Data section ::
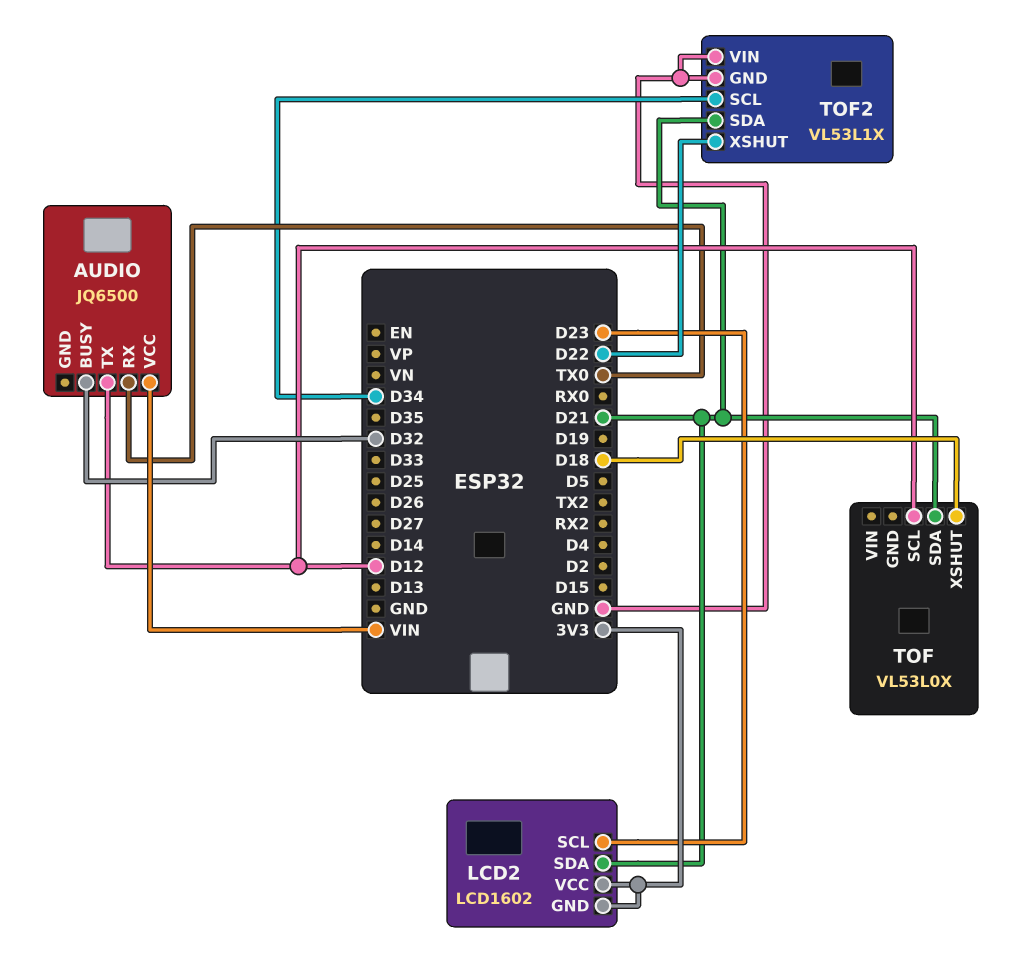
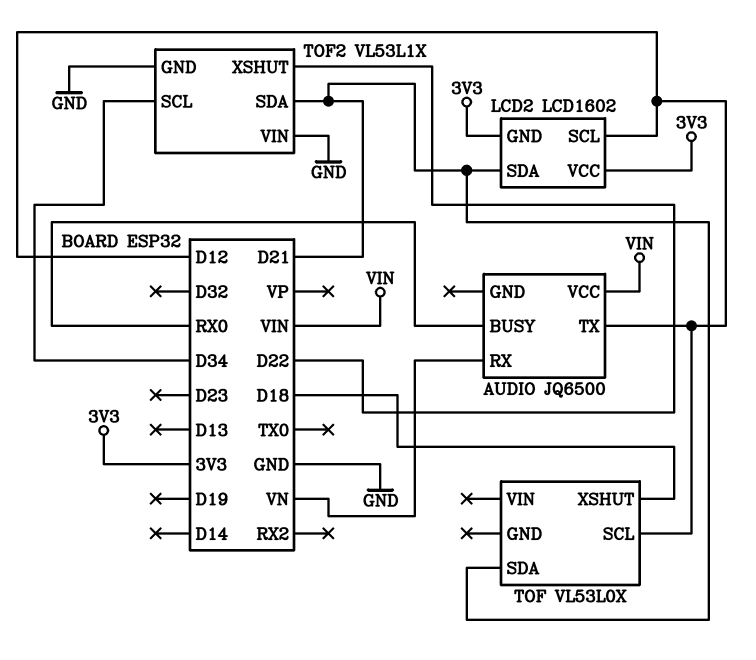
AUDIO pin BUSY: D32 -> RX0
AUDIO pin RX: TX0 -> VN
LCD2 pin SCL: D23 -> D12

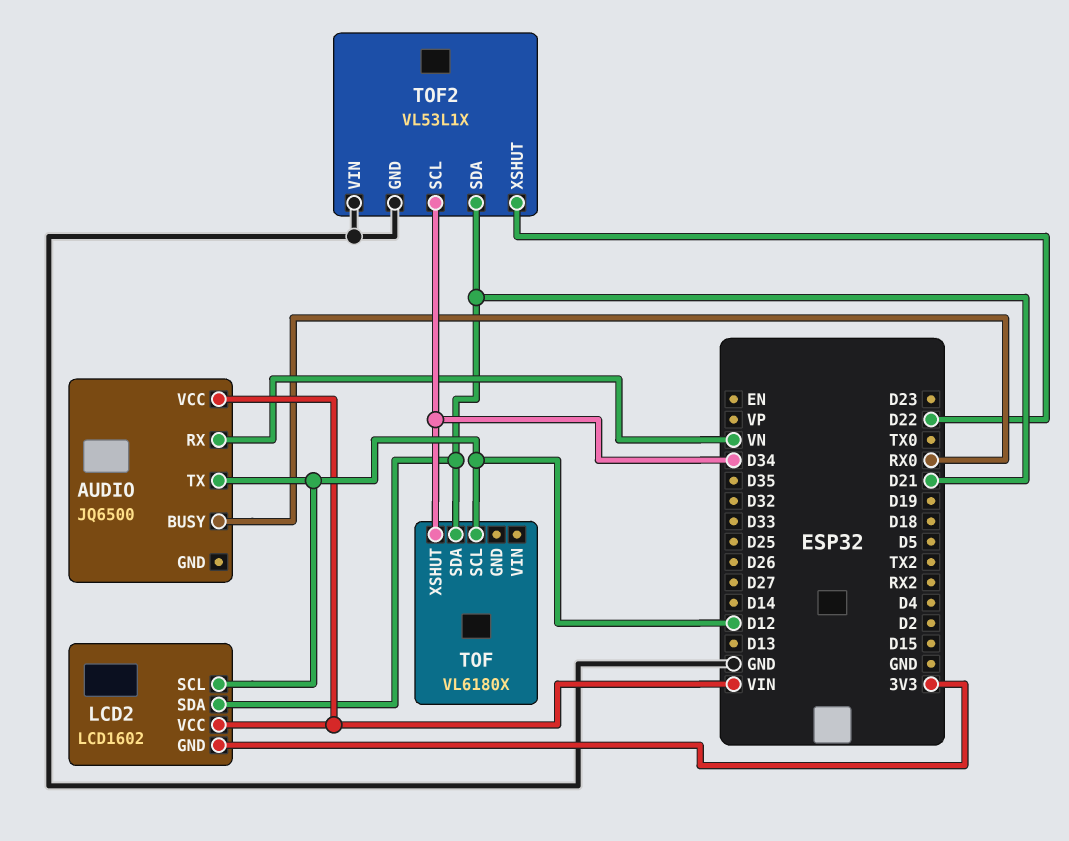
LCD2 pin VCC: 3V3 -> VIN
TOF: VL53L0X -> VL6180X
TOF pin XSHUT: D18 -> D34

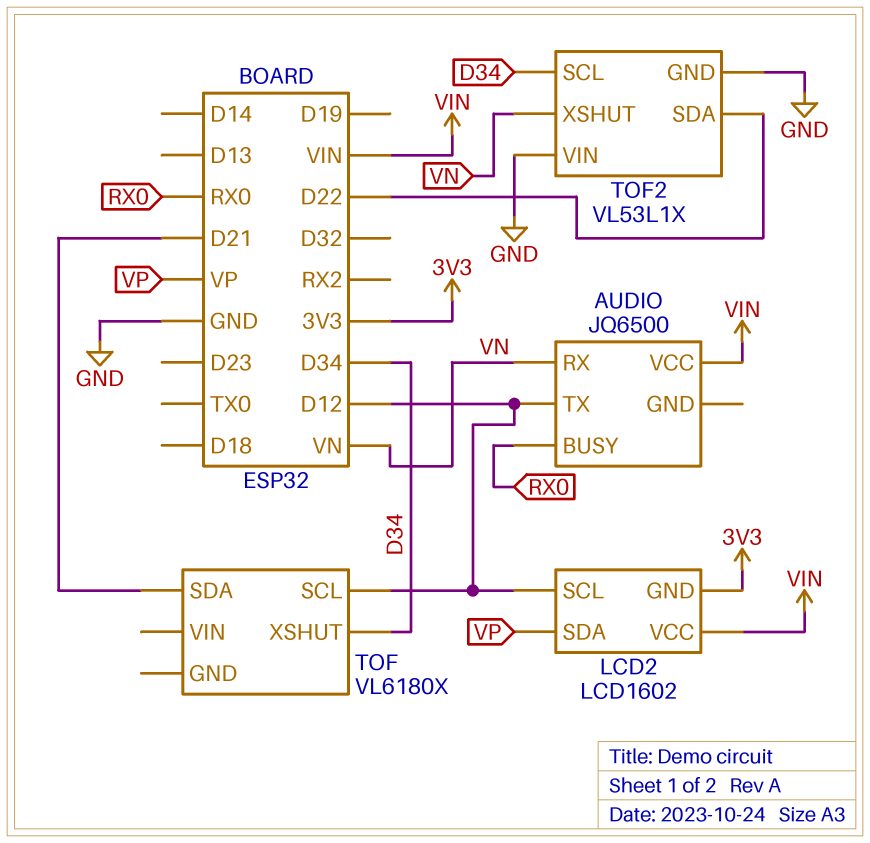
LCD2 pin SDA: D21 -> VP
TOF2 pin SDA: D21 -> D22
TOF2 pin XSHUT: D22 -> VN

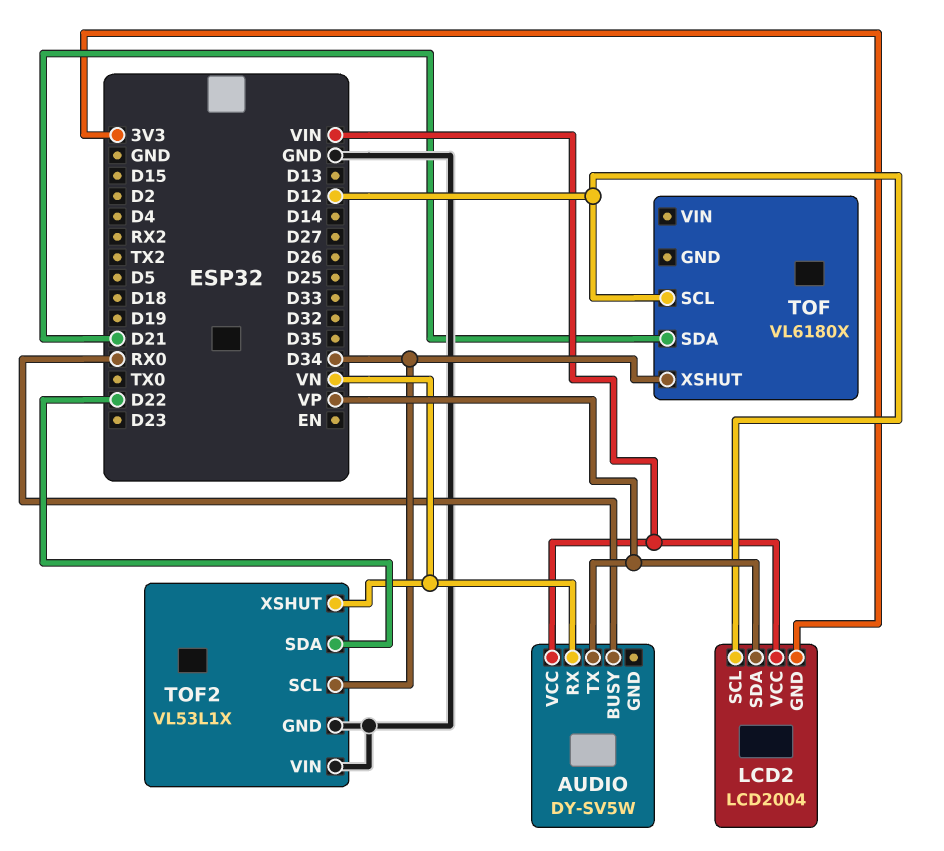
AUDIO: JQ6500 -> DY-SV5W
AUDIO pin TX: D12 -> VP
LCD2: LCD1602 -> LCD2004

What the task asks ::
Print out every record above exactly as given. Do not include the pictures.

Exercise result ::
AUDIO pin BUSY: D32 -> RX0
AUDIO pin RX: TX0 -> VN
LCD2 pin SCL: D23 -> D12

LCD2 pin VCC: 3V3 -> VIN
TOF: VL53L0X -> VL6180X
TOF pin XSHUT: D18 -> D34

LCD2 pin SDA: D21 -> VP
TOF2 pin SDA: D21 -> D22
TOF2 pin XSHUT: D22 -> VN

AUDIO: JQ6500 -> DY-SV5W
AUDIO pin TX: D12 -> VP
LCD2: LCD1602 -> LCD2004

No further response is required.